> **ABOUT THIS TASK**
Would you set down the data that follows, word for word, without any pictures?

> **INFORMATION GIVEN**
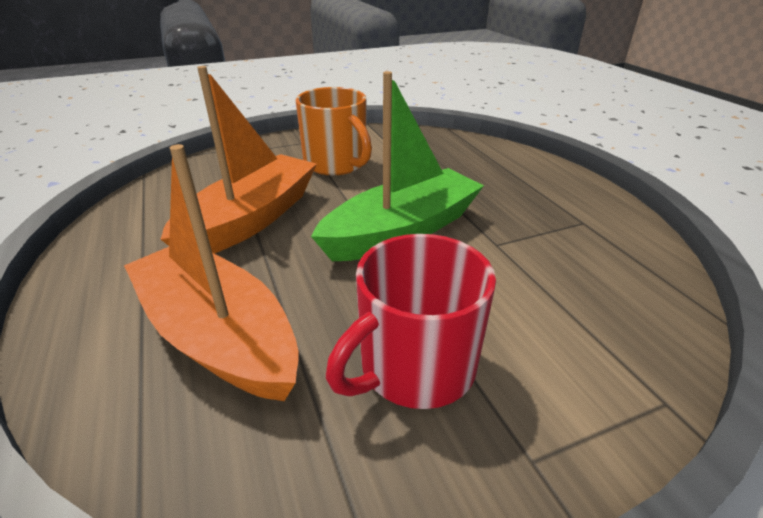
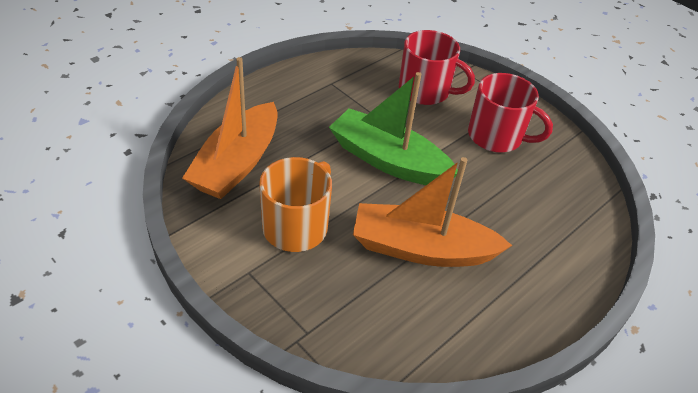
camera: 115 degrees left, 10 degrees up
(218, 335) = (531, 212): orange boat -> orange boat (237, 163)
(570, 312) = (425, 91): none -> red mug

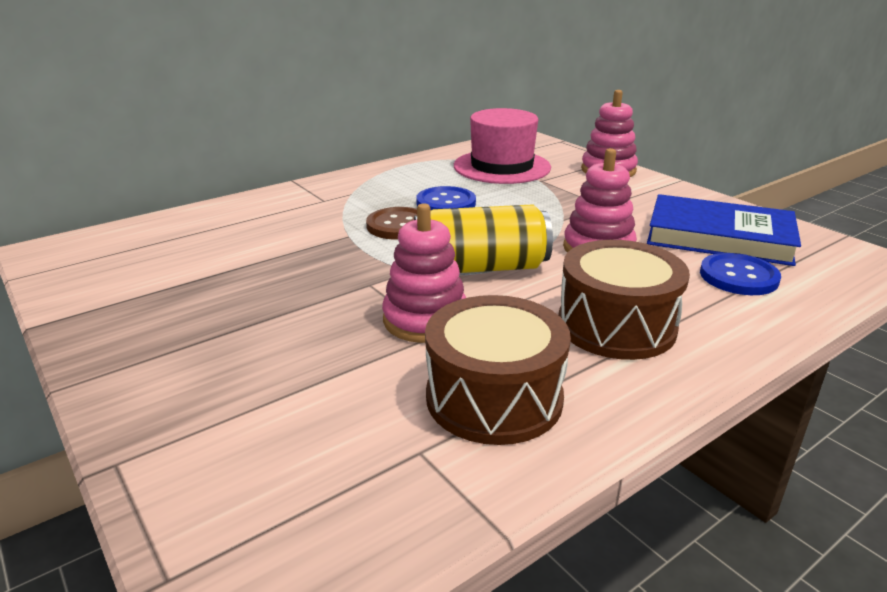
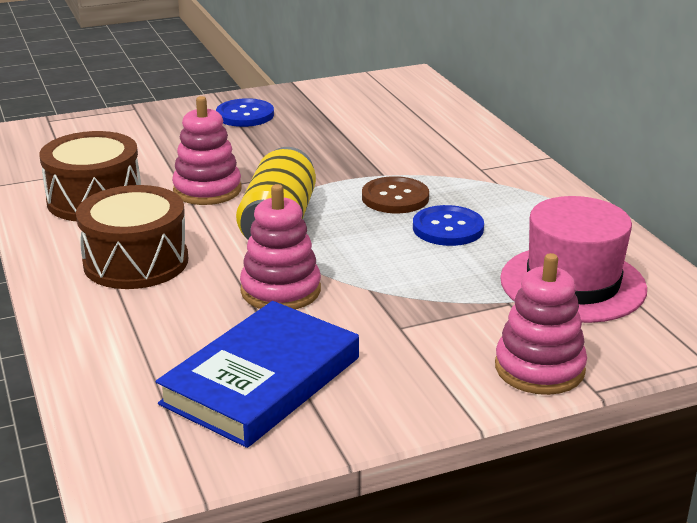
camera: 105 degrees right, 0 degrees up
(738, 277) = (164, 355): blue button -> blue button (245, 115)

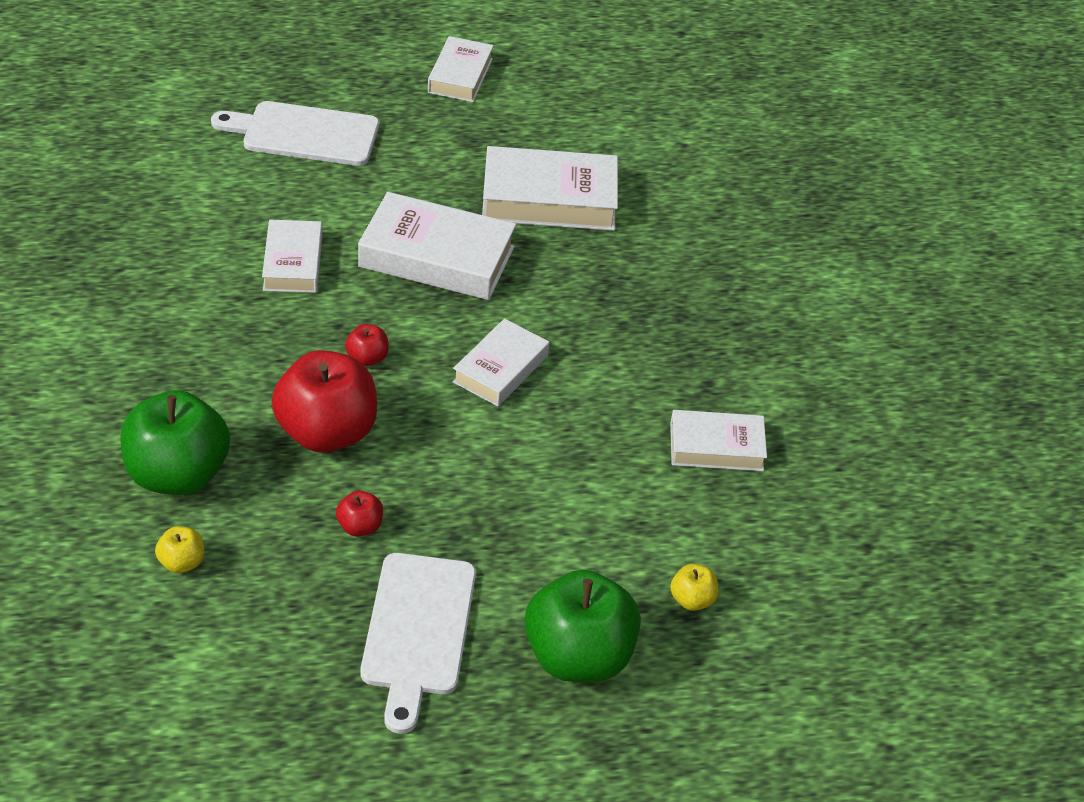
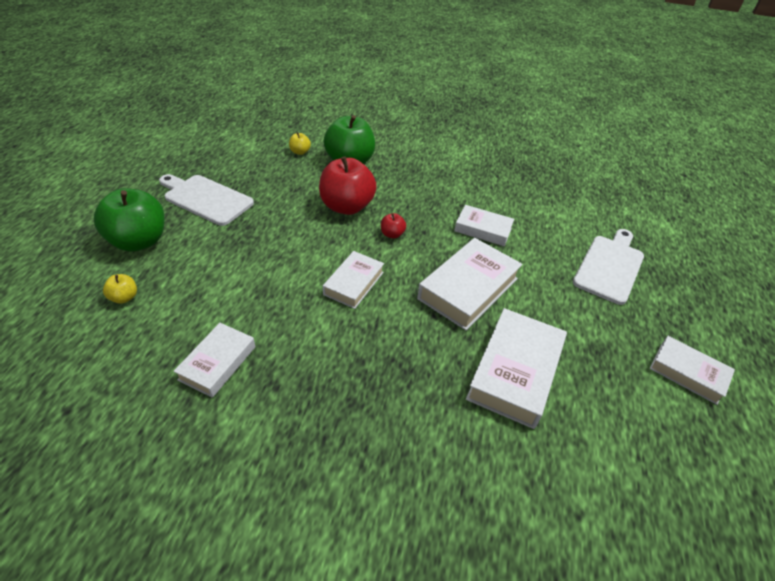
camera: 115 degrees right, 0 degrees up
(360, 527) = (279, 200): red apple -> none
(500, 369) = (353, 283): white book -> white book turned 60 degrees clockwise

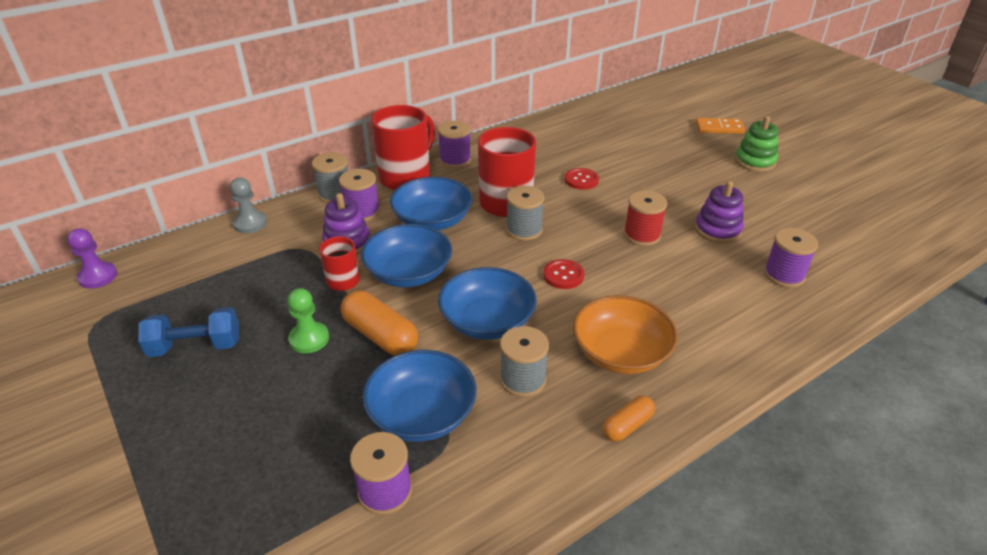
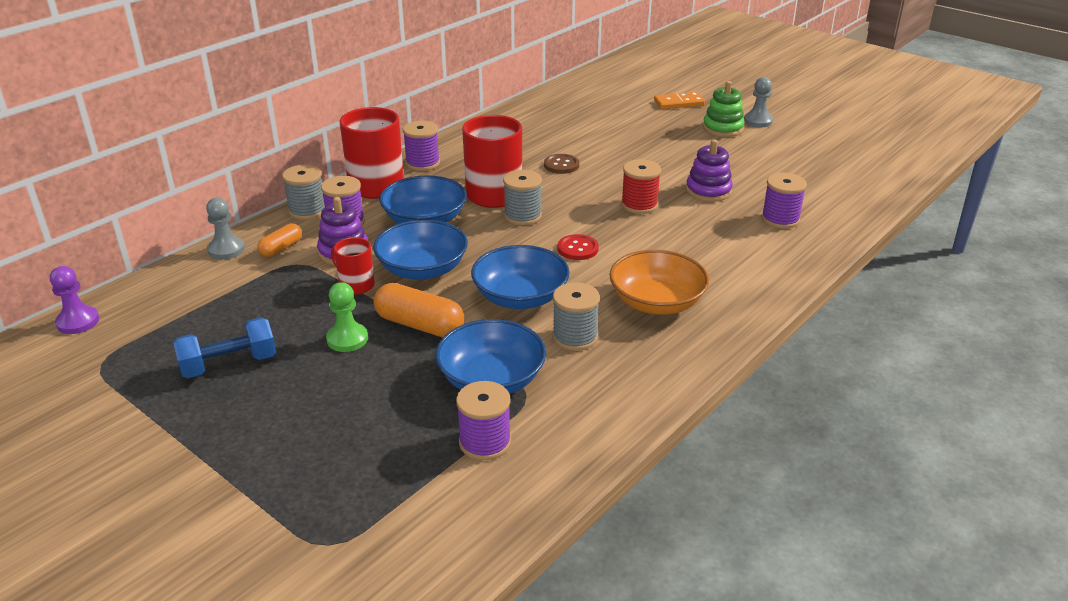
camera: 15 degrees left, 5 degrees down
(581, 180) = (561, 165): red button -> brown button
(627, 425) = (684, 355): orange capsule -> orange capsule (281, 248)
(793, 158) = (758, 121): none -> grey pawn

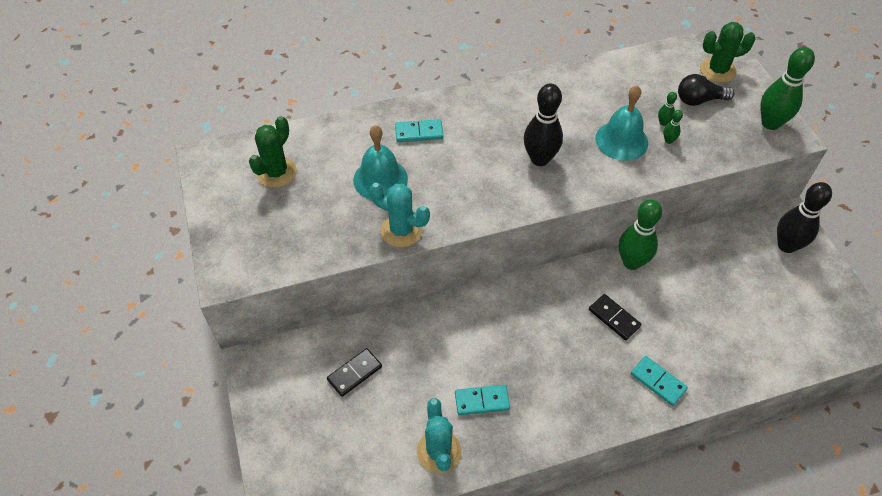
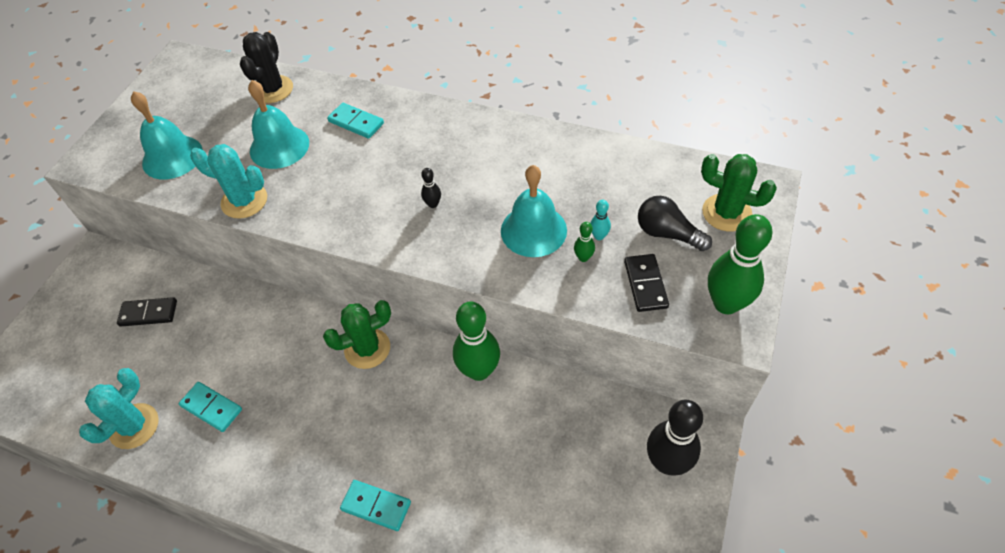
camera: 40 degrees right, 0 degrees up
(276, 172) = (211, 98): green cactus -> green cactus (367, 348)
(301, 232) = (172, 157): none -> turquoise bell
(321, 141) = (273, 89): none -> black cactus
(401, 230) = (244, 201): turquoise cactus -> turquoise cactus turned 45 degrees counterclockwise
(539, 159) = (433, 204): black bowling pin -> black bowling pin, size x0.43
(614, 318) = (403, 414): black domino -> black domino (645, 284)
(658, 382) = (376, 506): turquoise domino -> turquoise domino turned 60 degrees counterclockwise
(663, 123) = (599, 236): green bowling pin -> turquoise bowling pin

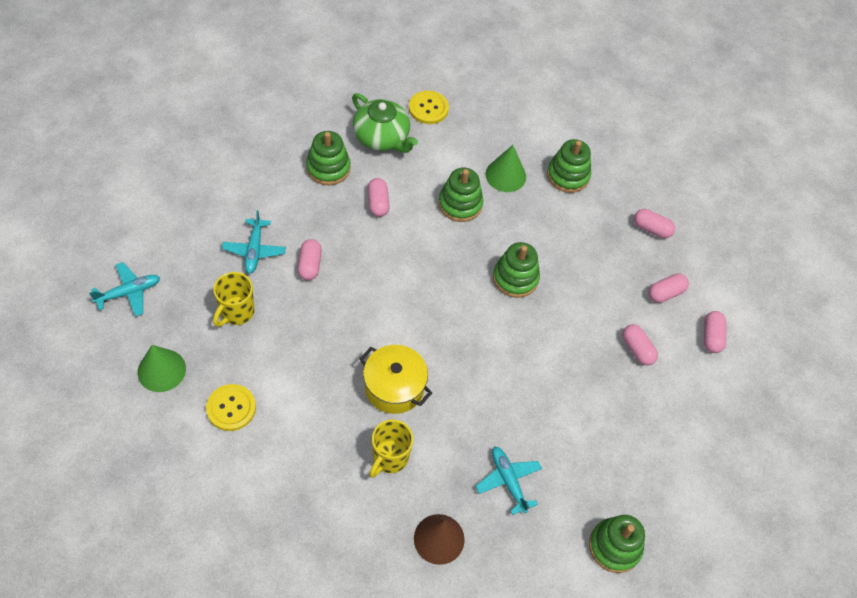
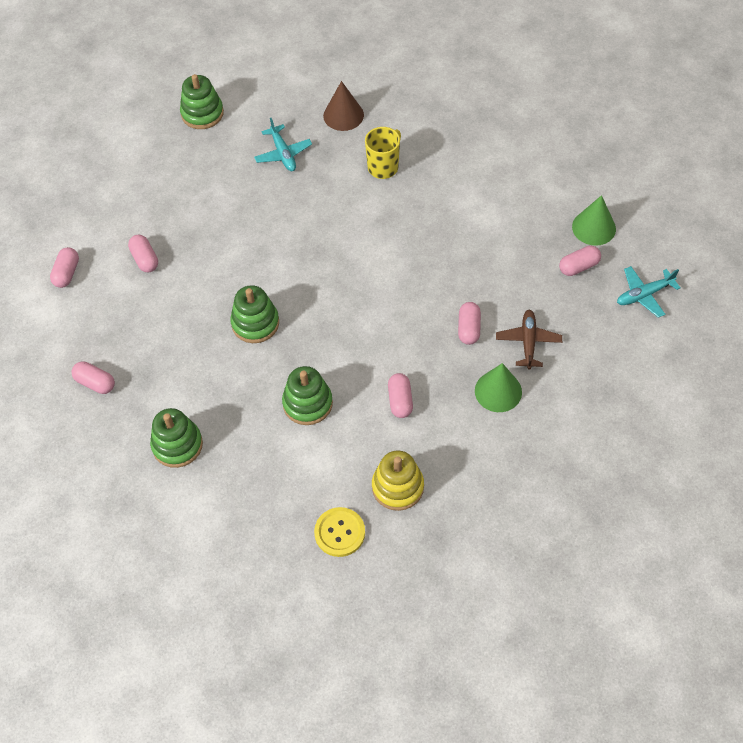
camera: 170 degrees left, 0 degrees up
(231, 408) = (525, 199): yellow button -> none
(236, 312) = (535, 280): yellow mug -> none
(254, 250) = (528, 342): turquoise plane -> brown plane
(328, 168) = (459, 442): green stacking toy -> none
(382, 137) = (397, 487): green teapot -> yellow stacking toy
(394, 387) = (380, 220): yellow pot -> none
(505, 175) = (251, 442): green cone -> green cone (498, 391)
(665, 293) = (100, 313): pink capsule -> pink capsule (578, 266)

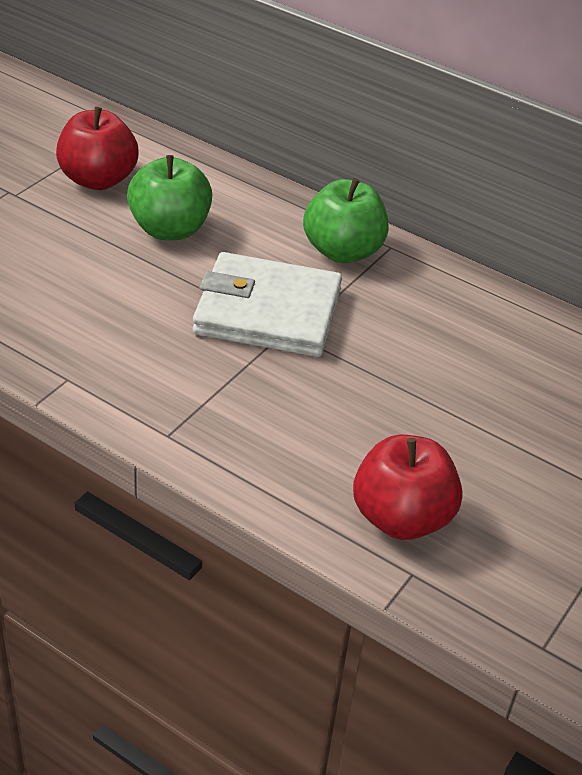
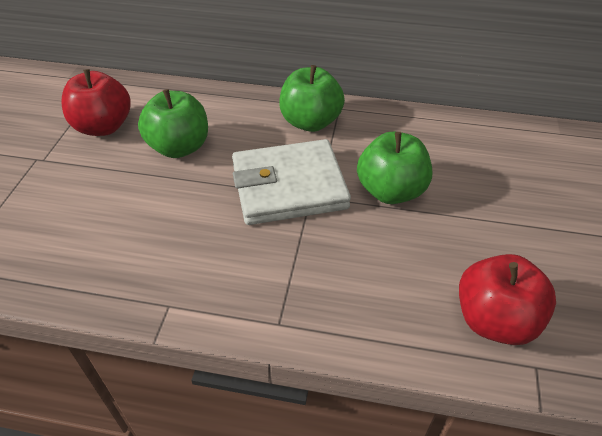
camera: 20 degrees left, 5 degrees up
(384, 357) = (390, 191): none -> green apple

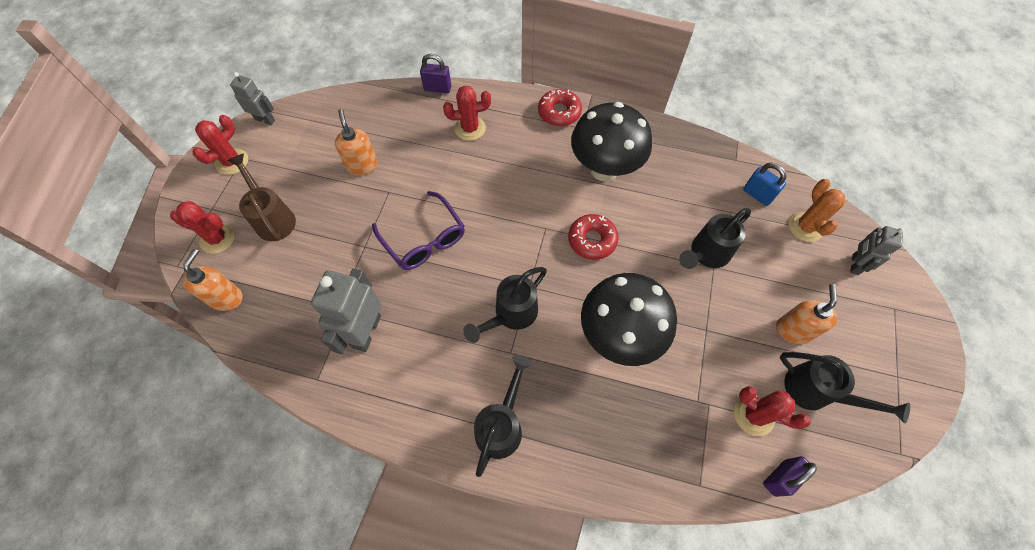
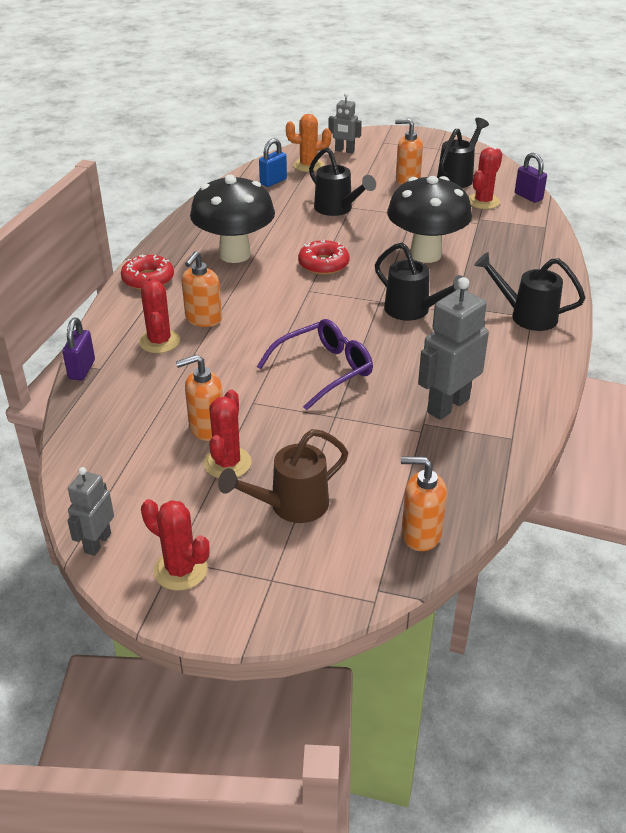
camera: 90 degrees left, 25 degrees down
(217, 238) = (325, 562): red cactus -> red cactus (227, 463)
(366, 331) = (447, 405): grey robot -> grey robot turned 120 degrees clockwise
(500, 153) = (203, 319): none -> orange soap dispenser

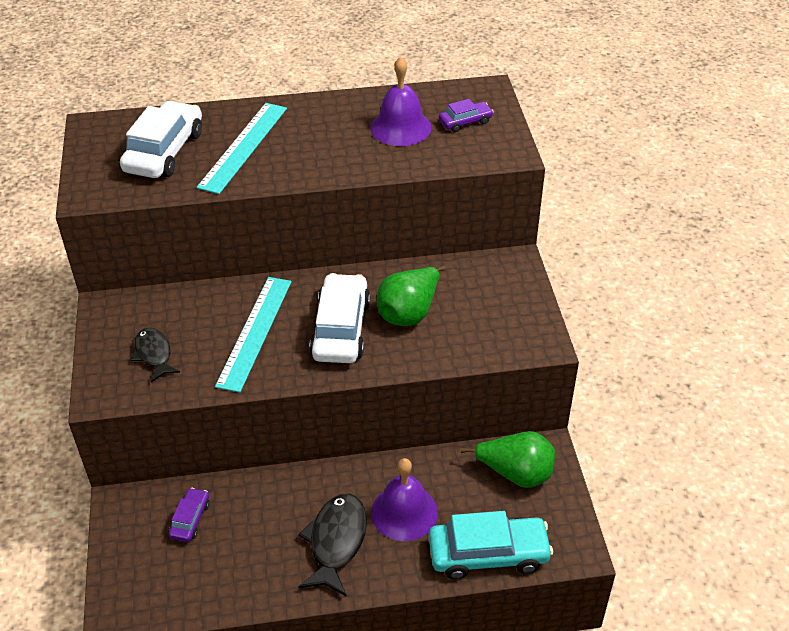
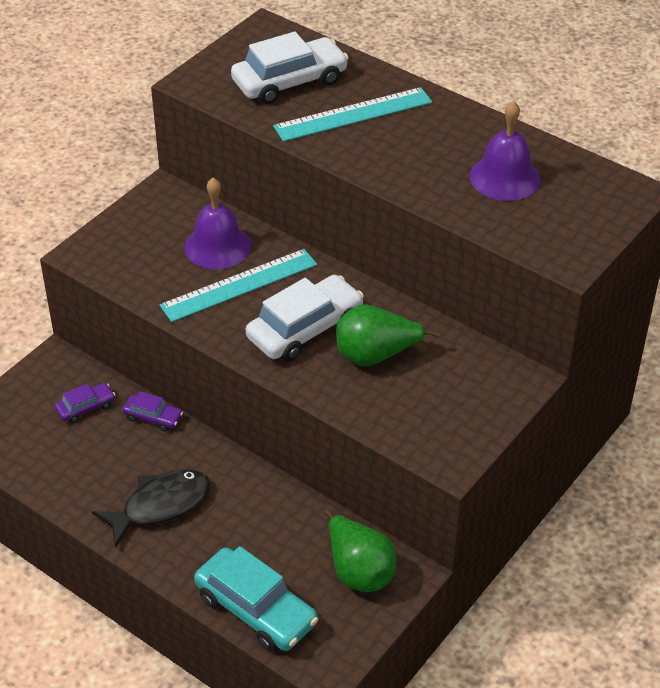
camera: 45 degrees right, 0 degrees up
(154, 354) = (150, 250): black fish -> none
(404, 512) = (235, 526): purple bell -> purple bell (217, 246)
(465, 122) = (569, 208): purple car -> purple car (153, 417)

> **EXERCISE SOLUTION**
camera: 115 degrees left, 10 degrees up
(218, 335) = (531, 212): orange boat -> orange boat (237, 163)
(570, 312) = (425, 91): none -> red mug

camera: 105 degrees right, 0 degrees up
(738, 277) = (164, 355): blue button -> blue button (245, 115)

camera: 115 degrees right, 0 degrees up
(360, 527) = (279, 200): red apple -> none
(500, 369) = (353, 283): white book -> white book turned 60 degrees clockwise

camera: 15 degrees left, 5 degrees down
(581, 180) = (561, 165): red button -> brown button
(627, 425) = (684, 355): orange capsule -> orange capsule (281, 248)
(793, 158) = (758, 121): none -> grey pawn

camera: 40 degrees right, 0 degrees up
(276, 172) = (211, 98): green cactus -> green cactus (367, 348)
(301, 232) = (172, 157): none -> turquoise bell
(321, 141) = (273, 89): none -> black cactus
(401, 230) = (244, 201): turquoise cactus -> turquoise cactus turned 45 degrees counterclockwise
(539, 159) = (433, 204): black bowling pin -> black bowling pin, size x0.43
(614, 318) = (403, 414): black domino -> black domino (645, 284)
(658, 382) = (376, 506): turquoise domino -> turquoise domino turned 60 degrees counterclockwise
(663, 123) = (599, 236): green bowling pin -> turquoise bowling pin

camera: 170 degrees left, 0 degrees up
(231, 408) = (525, 199): yellow button -> none
(236, 312) = (535, 280): yellow mug -> none
(254, 250) = (528, 342): turquoise plane -> brown plane
(328, 168) = (459, 442): green stacking toy -> none
(382, 137) = (397, 487): green teapot -> yellow stacking toy
(394, 387) = (380, 220): yellow pot -> none
(505, 175) = (251, 442): green cone -> green cone (498, 391)
(665, 293) = (100, 313): pink capsule -> pink capsule (578, 266)

camera: 20 degrees left, 5 degrees up
(384, 357) = (390, 191): none -> green apple

camera: 90 degrees left, 25 degrees down
(217, 238) = (325, 562): red cactus -> red cactus (227, 463)
(366, 331) = (447, 405): grey robot -> grey robot turned 120 degrees clockwise
(500, 153) = (203, 319): none -> orange soap dispenser

camera: 45 degrees right, 0 degrees up
(154, 354) = (150, 250): black fish -> none
(404, 512) = (235, 526): purple bell -> purple bell (217, 246)
(465, 122) = (569, 208): purple car -> purple car (153, 417)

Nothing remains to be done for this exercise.